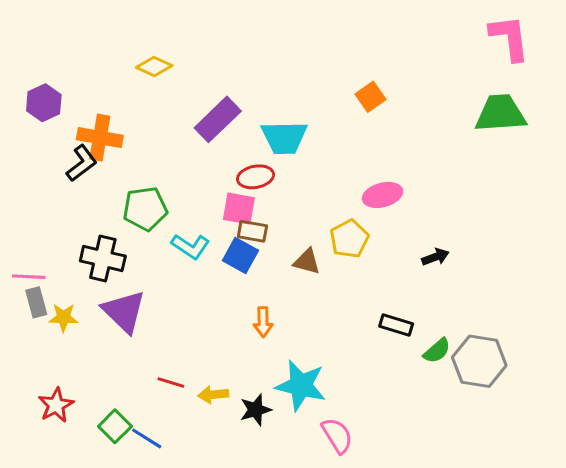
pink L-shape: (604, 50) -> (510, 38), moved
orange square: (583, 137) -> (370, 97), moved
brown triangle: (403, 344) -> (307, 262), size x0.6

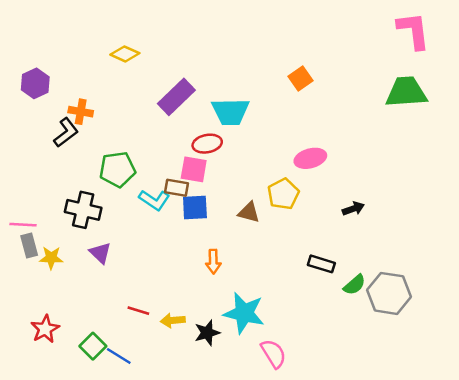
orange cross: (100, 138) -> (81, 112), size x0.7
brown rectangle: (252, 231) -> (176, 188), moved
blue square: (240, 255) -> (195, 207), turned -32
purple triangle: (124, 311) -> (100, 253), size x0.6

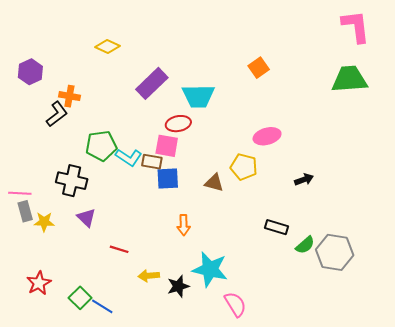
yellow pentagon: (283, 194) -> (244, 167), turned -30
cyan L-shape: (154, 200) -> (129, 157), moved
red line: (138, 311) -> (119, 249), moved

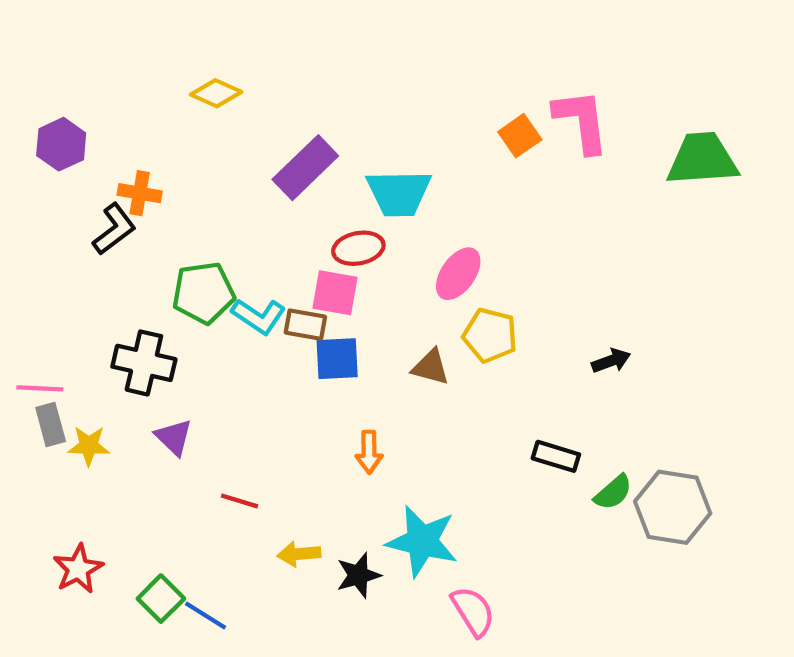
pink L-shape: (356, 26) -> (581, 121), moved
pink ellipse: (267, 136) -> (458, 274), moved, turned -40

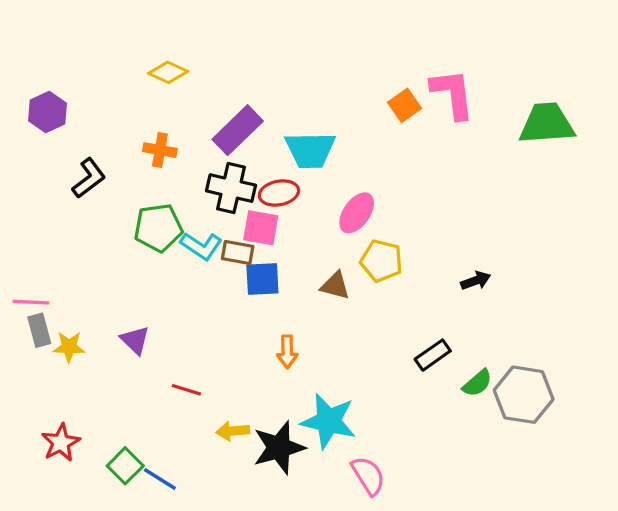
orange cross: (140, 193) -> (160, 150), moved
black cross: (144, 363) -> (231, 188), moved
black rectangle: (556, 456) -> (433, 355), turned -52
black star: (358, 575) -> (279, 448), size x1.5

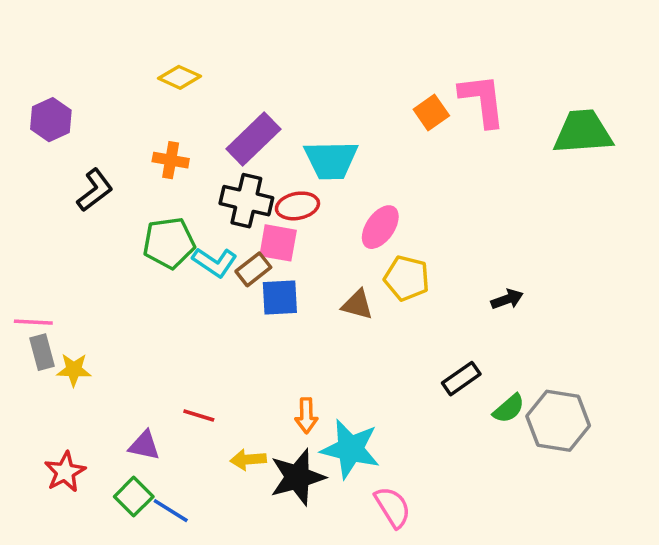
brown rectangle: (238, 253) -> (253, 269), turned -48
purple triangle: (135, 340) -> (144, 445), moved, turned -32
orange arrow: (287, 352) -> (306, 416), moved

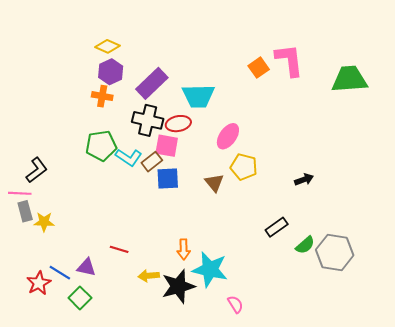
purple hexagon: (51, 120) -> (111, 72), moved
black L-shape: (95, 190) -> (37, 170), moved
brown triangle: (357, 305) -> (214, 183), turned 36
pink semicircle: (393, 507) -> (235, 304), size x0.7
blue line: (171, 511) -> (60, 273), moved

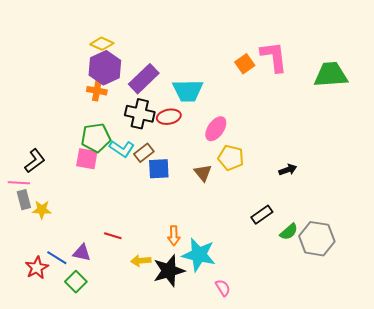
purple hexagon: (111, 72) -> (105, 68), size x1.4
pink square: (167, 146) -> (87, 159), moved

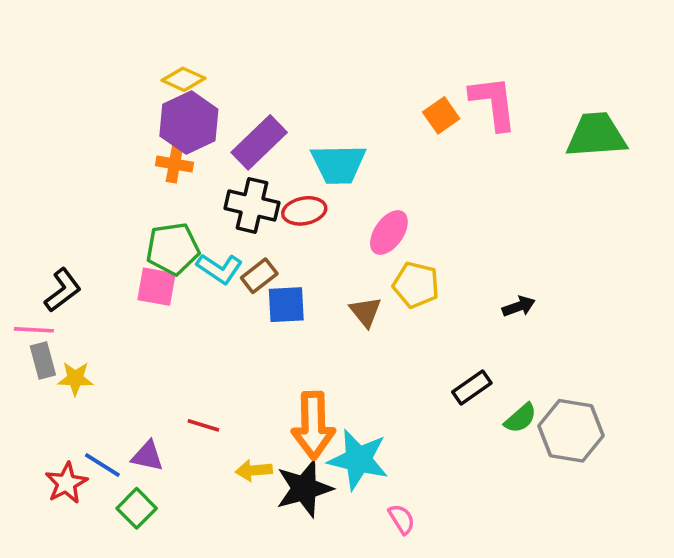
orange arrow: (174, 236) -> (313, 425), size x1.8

==============================

Output the data above exactly. Drop every picture.

pink L-shape: (604, 50) -> (510, 38), moved
orange square: (583, 137) -> (370, 97), moved
brown triangle: (403, 344) -> (307, 262), size x0.6

orange cross: (100, 138) -> (81, 112), size x0.7
brown rectangle: (252, 231) -> (176, 188), moved
blue square: (240, 255) -> (195, 207), turned -32
purple triangle: (124, 311) -> (100, 253), size x0.6

yellow pentagon: (283, 194) -> (244, 167), turned -30
cyan L-shape: (154, 200) -> (129, 157), moved
red line: (138, 311) -> (119, 249), moved

pink L-shape: (356, 26) -> (581, 121), moved
pink ellipse: (267, 136) -> (458, 274), moved, turned -40

orange cross: (140, 193) -> (160, 150), moved
black cross: (144, 363) -> (231, 188), moved
black rectangle: (556, 456) -> (433, 355), turned -52
black star: (358, 575) -> (279, 448), size x1.5

brown rectangle: (238, 253) -> (253, 269), turned -48
purple triangle: (135, 340) -> (144, 445), moved, turned -32
orange arrow: (287, 352) -> (306, 416), moved

purple hexagon: (51, 120) -> (111, 72), moved
black L-shape: (95, 190) -> (37, 170), moved
brown triangle: (357, 305) -> (214, 183), turned 36
pink semicircle: (393, 507) -> (235, 304), size x0.7
blue line: (171, 511) -> (60, 273), moved

purple hexagon: (111, 72) -> (105, 68), size x1.4
pink square: (167, 146) -> (87, 159), moved

orange arrow: (174, 236) -> (313, 425), size x1.8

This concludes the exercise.